_Aim of the exercise_. Check every line of the entries below for the word "grey", then give only the number of lines that have it.
Data excerpts START
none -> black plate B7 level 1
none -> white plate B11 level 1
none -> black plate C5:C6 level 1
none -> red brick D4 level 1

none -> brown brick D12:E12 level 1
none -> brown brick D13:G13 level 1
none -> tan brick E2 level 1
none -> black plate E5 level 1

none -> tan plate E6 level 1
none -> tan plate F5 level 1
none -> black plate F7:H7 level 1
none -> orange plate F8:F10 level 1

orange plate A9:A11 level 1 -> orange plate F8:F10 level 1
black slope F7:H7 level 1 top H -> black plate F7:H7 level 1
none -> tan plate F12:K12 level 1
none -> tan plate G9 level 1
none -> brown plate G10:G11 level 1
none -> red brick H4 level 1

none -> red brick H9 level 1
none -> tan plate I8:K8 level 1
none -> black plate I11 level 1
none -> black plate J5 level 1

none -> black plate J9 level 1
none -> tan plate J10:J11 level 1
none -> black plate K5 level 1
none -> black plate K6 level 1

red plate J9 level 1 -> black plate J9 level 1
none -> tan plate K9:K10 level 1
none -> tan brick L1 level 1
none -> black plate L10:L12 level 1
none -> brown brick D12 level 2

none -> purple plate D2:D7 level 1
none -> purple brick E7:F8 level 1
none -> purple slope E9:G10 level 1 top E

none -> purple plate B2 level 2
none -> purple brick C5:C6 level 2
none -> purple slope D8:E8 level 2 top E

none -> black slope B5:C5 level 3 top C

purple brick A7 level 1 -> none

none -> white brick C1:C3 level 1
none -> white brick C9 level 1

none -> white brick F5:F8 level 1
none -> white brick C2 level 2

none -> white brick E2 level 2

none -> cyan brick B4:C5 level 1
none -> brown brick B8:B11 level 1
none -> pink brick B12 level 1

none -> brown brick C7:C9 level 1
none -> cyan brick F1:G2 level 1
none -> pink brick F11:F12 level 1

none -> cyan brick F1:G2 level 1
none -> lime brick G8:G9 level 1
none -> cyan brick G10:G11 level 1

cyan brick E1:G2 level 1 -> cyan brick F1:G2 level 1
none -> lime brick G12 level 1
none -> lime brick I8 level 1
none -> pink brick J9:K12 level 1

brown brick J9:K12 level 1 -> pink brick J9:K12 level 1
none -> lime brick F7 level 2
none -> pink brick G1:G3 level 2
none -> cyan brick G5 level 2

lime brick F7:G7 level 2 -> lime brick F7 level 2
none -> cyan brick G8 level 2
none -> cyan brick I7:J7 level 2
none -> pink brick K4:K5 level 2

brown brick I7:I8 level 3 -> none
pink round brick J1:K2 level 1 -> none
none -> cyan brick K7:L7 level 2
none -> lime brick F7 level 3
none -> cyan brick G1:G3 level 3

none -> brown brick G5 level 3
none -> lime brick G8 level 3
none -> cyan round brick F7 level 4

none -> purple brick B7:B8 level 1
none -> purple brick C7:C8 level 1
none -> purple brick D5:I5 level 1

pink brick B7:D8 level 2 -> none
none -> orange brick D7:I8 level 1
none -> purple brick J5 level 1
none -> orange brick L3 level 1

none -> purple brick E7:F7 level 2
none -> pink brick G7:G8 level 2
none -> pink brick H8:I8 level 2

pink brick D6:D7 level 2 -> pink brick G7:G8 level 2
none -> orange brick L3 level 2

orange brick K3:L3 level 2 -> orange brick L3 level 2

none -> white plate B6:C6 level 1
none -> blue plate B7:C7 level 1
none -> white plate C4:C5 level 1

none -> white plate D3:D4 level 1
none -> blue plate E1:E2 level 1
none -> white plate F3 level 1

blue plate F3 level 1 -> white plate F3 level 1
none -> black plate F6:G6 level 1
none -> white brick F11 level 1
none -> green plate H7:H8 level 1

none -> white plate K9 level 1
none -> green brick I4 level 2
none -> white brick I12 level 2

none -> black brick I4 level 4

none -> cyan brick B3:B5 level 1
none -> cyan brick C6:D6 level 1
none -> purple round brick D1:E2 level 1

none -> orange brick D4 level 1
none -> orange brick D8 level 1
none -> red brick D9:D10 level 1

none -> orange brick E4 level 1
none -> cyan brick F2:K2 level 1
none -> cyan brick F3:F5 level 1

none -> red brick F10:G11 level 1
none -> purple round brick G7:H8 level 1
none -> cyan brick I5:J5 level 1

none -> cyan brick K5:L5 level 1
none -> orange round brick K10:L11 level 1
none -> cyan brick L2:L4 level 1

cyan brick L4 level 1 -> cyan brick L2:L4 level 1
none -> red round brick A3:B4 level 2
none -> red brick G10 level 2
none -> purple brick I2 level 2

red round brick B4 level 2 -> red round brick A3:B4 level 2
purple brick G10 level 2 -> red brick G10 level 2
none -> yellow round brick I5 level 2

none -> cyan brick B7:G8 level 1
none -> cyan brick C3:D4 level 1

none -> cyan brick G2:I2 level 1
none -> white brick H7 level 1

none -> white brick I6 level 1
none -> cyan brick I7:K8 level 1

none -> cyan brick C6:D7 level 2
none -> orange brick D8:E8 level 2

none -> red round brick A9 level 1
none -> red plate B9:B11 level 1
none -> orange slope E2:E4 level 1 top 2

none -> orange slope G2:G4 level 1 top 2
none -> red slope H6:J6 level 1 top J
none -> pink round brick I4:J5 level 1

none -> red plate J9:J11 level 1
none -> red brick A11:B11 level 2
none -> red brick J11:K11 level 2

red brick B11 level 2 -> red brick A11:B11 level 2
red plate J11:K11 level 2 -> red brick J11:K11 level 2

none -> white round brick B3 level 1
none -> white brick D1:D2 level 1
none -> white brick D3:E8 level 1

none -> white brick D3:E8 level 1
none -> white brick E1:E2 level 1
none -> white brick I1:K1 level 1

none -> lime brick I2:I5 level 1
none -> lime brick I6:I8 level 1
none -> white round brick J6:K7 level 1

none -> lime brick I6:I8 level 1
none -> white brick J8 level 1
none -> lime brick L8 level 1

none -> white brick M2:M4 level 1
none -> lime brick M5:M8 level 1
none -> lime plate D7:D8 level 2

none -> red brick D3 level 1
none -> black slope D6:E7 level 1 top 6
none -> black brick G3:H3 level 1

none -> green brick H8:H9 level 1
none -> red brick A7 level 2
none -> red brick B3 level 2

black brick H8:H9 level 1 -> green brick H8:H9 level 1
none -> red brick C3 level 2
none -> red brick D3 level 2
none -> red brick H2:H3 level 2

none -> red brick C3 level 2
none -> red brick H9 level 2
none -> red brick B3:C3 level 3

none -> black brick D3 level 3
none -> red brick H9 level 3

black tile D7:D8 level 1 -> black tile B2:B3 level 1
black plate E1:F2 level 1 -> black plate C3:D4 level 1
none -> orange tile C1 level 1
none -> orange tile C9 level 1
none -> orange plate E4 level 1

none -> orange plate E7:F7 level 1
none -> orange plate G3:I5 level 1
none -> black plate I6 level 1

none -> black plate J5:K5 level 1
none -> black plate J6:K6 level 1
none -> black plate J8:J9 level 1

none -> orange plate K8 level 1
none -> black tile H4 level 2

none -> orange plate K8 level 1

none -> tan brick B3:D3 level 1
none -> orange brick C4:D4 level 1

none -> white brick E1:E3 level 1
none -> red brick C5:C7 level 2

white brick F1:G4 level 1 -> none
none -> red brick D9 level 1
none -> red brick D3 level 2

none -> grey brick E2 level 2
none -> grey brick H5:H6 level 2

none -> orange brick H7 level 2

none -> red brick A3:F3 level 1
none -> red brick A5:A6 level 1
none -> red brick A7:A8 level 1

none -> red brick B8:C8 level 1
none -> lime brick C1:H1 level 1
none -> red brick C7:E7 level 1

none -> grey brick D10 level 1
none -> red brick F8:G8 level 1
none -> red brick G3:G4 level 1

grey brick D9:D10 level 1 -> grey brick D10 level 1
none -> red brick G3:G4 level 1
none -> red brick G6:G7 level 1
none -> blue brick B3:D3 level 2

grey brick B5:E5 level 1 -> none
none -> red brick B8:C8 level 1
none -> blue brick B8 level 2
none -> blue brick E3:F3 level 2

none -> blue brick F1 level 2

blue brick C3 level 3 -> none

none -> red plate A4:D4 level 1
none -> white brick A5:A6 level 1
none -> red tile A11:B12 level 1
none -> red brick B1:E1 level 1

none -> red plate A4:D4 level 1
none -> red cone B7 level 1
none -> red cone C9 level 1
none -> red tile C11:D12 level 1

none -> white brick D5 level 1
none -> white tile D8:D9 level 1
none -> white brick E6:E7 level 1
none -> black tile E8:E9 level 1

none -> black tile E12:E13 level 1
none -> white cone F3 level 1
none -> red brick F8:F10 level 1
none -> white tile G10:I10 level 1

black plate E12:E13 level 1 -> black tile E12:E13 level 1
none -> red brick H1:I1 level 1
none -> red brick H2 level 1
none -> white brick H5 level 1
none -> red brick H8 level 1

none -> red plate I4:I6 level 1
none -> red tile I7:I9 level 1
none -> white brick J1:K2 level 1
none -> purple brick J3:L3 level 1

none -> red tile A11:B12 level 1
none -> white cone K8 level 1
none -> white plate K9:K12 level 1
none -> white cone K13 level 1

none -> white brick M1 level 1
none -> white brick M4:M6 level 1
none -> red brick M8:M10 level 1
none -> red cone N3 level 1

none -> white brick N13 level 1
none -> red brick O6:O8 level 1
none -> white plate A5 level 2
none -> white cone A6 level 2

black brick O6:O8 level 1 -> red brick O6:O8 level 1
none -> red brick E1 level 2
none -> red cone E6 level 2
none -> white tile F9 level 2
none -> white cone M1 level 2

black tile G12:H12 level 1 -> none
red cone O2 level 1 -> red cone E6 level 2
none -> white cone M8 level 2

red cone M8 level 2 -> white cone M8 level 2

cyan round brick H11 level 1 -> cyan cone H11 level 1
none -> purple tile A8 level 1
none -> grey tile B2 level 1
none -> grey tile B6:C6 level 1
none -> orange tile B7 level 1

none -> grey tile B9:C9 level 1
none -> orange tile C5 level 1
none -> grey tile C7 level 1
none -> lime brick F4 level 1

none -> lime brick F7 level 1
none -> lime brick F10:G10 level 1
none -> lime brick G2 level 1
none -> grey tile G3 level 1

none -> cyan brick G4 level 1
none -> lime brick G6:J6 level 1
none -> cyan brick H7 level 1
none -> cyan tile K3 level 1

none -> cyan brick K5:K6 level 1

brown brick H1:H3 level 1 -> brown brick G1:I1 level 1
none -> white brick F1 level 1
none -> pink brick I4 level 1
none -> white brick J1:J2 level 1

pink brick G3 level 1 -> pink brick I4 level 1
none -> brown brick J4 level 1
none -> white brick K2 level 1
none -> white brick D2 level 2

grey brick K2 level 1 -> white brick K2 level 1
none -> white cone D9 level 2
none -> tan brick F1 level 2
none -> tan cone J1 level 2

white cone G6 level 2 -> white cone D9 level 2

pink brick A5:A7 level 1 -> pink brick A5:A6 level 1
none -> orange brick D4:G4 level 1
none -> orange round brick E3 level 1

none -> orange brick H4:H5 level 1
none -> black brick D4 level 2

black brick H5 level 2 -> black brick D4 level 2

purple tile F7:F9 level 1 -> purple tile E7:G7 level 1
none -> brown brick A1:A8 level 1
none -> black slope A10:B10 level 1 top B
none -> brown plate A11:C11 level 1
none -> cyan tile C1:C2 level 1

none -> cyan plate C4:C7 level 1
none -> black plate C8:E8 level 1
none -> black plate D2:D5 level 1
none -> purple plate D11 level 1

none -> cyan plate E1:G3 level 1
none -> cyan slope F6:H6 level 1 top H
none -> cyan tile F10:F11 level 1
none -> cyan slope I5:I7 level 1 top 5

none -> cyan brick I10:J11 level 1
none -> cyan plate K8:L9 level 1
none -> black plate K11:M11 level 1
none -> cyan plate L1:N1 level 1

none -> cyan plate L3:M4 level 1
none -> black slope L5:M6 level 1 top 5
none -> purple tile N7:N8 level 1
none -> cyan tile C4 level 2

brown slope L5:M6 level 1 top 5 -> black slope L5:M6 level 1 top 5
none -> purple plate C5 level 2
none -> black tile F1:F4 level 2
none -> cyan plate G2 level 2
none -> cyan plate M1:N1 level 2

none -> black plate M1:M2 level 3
Data excerpts END
_Answer to the problem_. 11